What the exercise asks> For the material below, return exactly the lines starting at the one holding "yellow pentagon: (1709, 263)" and ending at the one holding "yellow arrow: (1246, 1094)", counting both as part of the range.

Entries provided>
+++
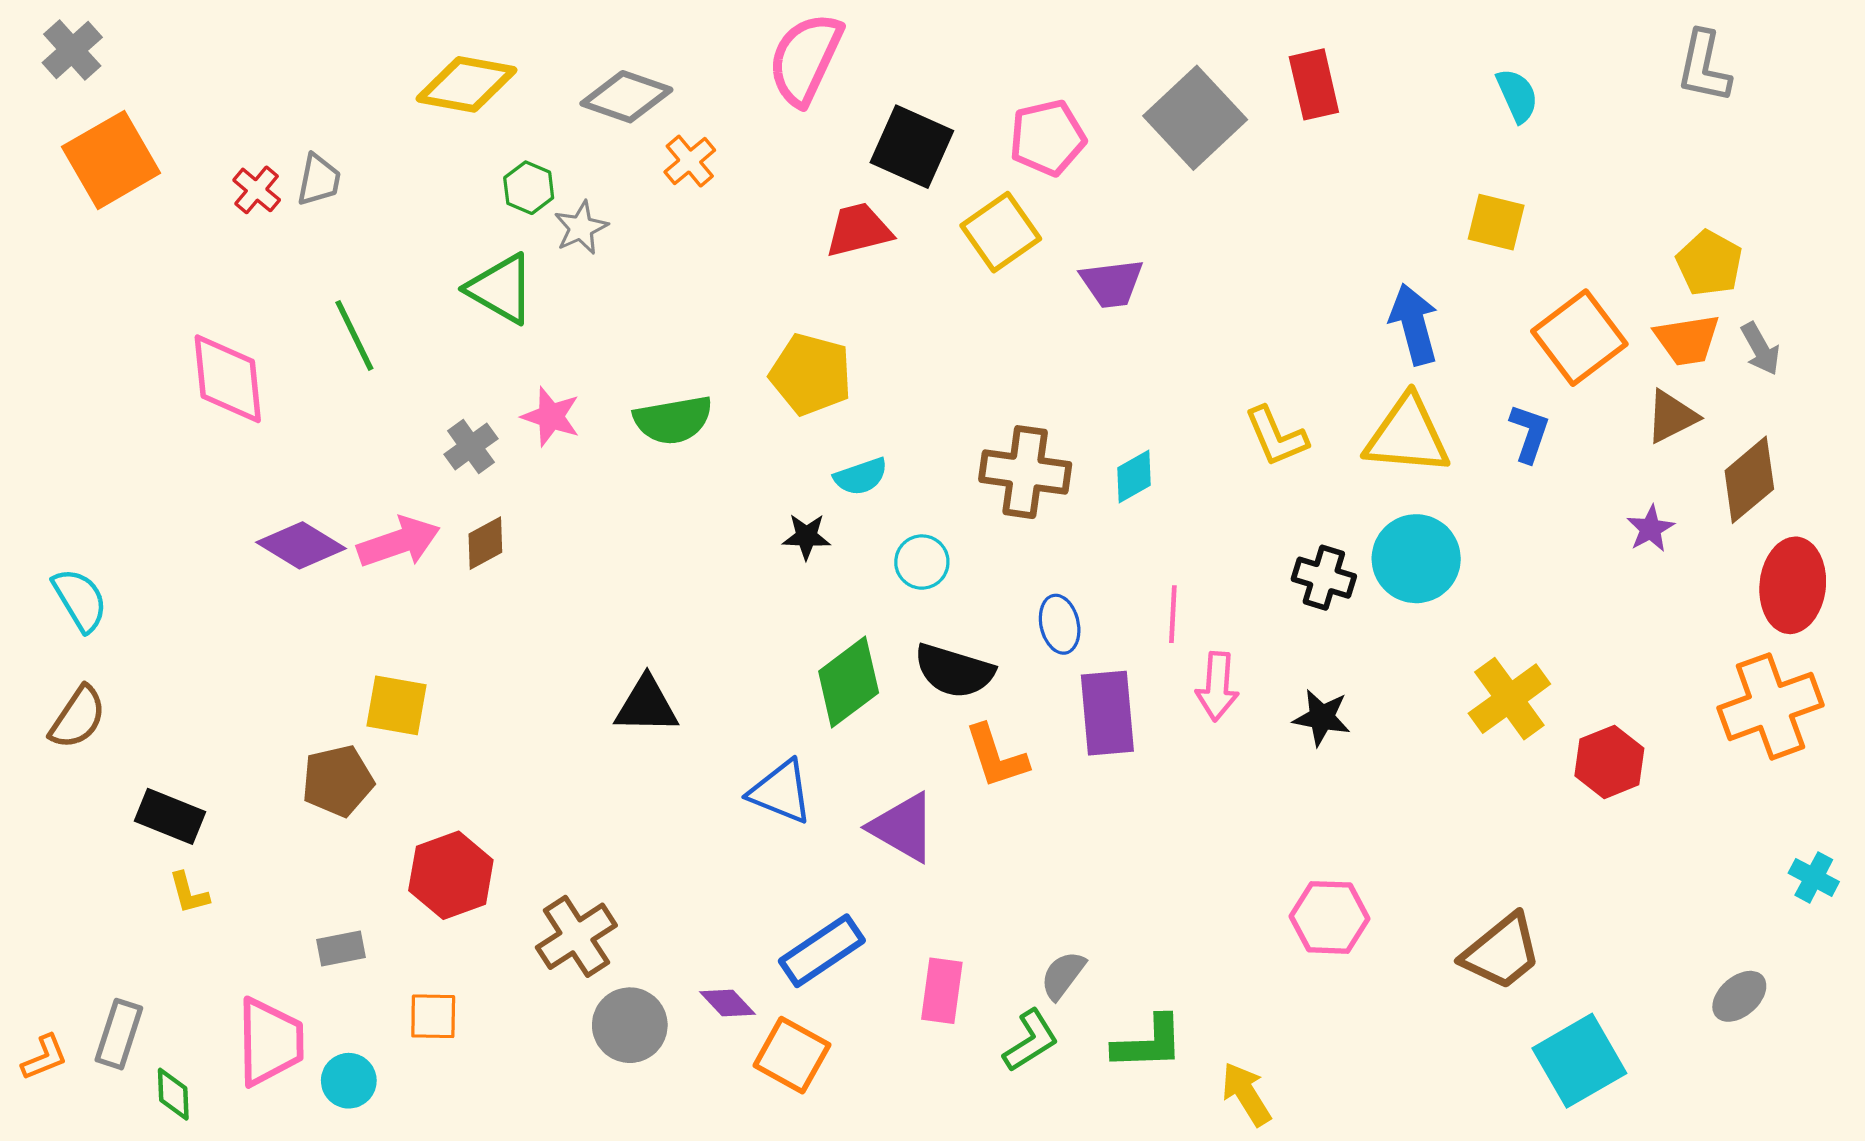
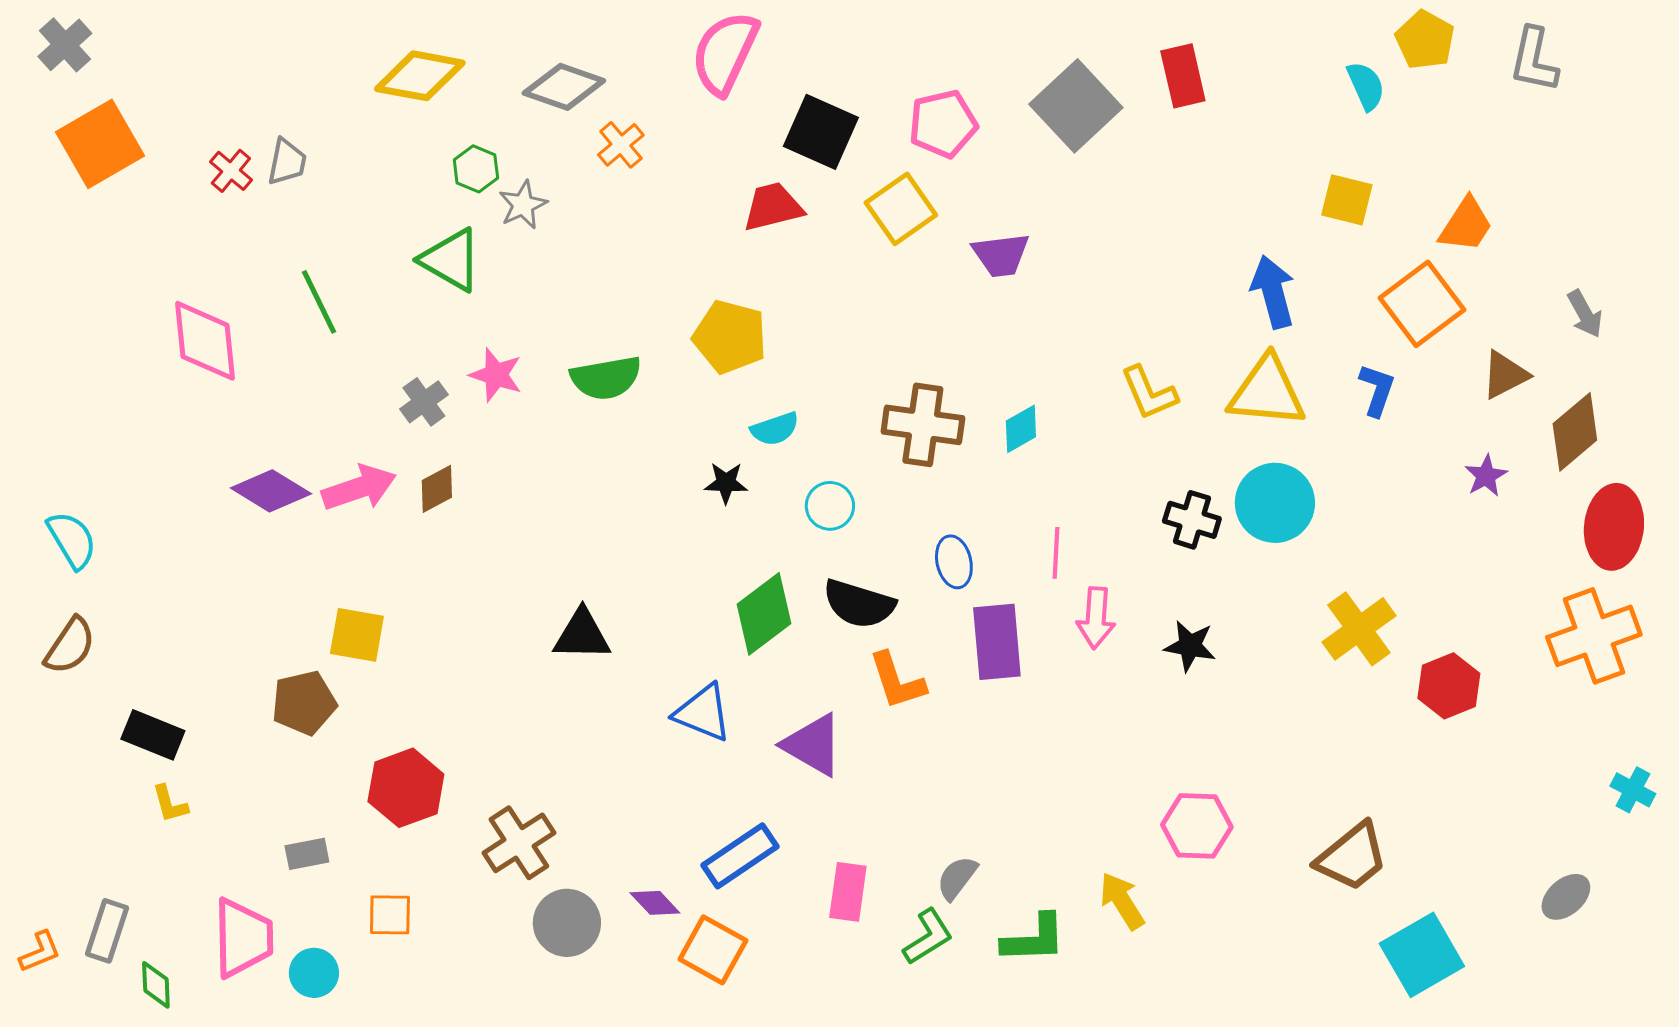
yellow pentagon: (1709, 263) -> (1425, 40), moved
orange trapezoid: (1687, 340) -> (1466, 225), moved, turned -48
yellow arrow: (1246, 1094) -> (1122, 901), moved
+++
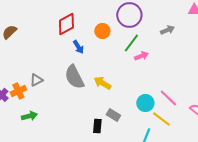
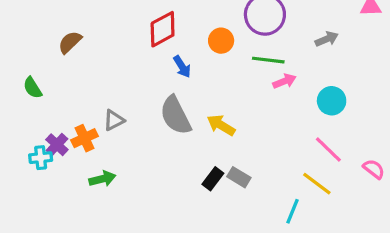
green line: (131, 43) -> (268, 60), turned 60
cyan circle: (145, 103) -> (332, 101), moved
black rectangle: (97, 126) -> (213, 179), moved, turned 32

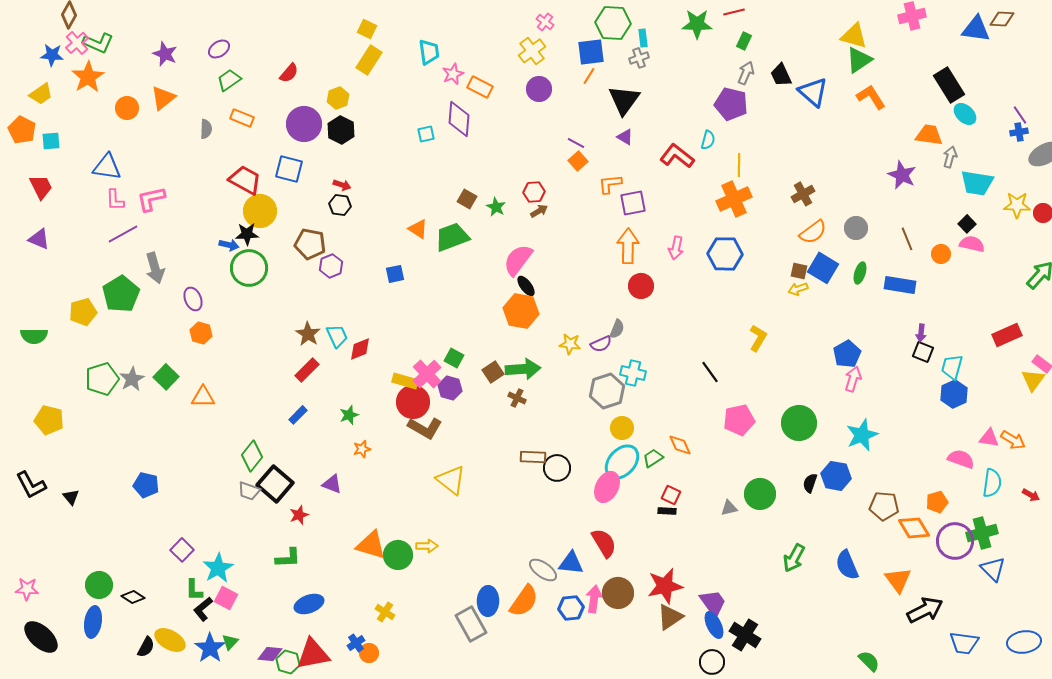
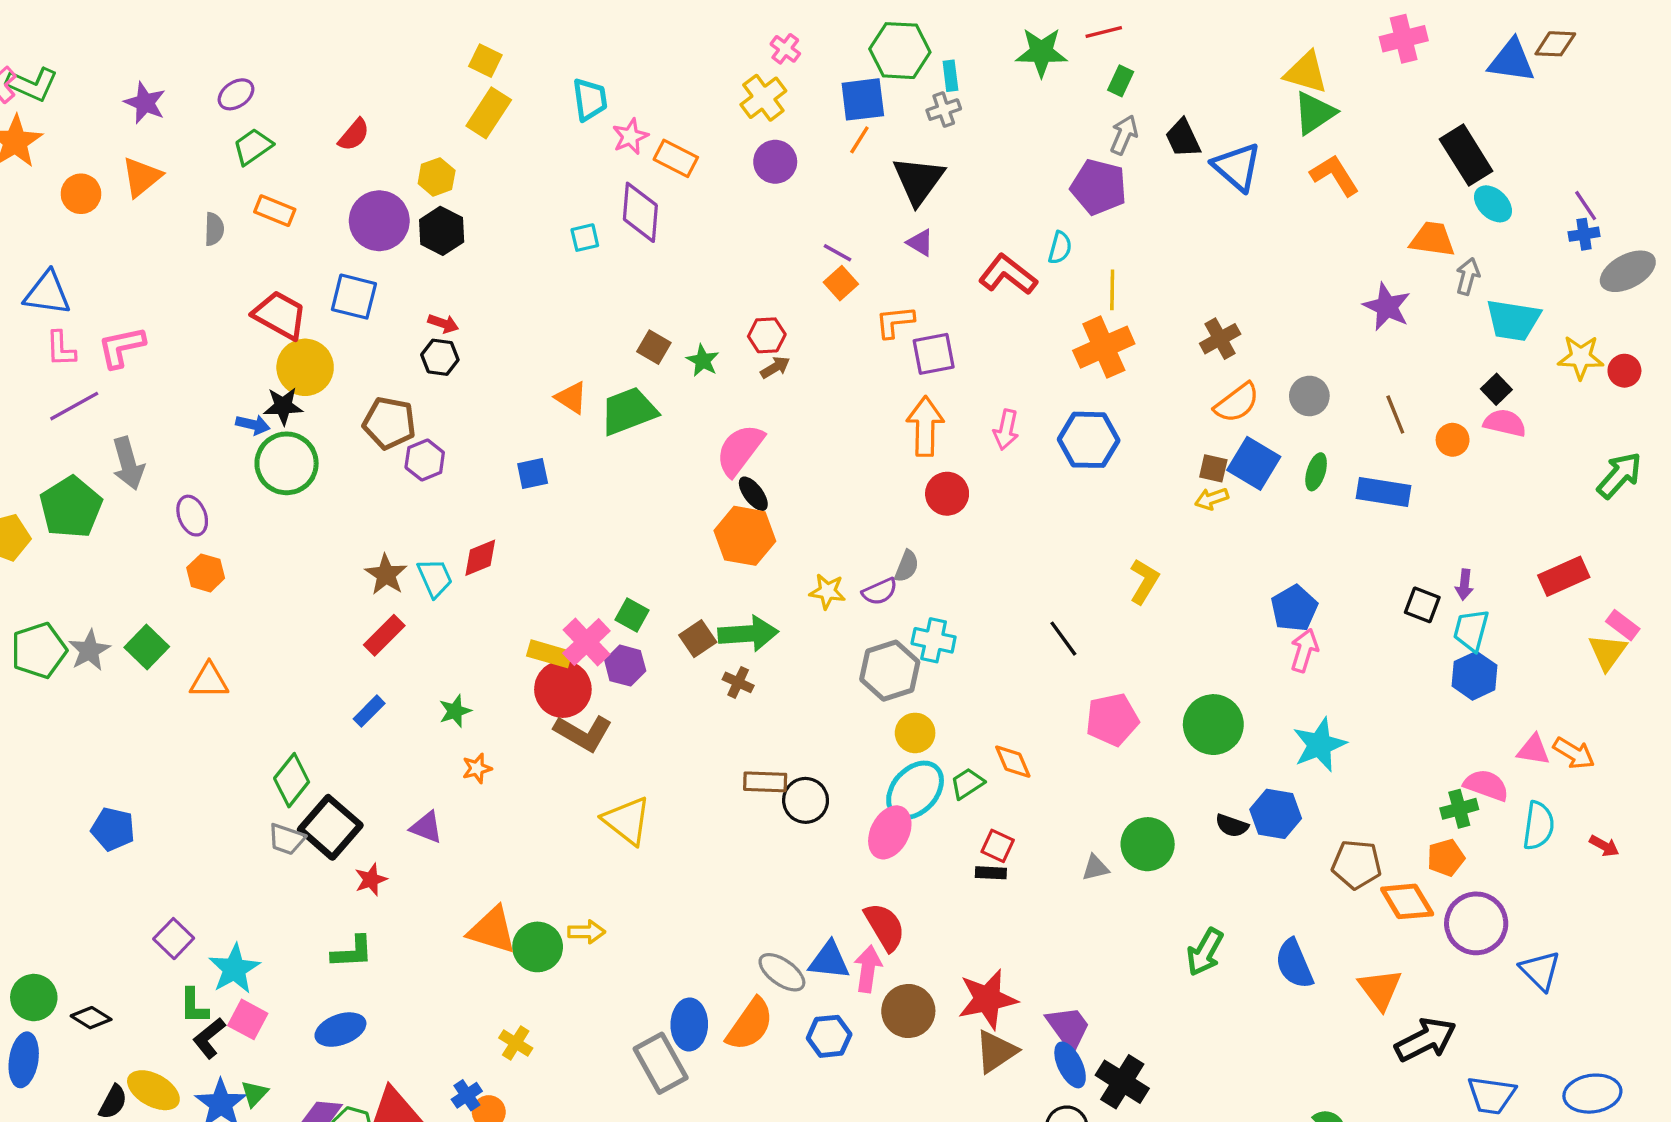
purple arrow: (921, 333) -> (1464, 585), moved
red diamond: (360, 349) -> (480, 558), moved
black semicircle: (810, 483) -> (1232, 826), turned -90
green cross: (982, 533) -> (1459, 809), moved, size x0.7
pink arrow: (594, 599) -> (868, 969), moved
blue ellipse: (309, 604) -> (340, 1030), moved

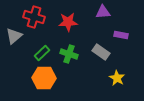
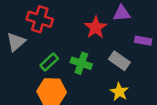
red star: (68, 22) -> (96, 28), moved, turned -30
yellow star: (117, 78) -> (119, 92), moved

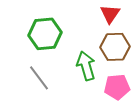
+++
Response to the exercise>
yellow pentagon: (1709, 263) -> (1425, 40), moved
orange trapezoid: (1687, 340) -> (1466, 225), moved, turned -48
yellow arrow: (1246, 1094) -> (1122, 901), moved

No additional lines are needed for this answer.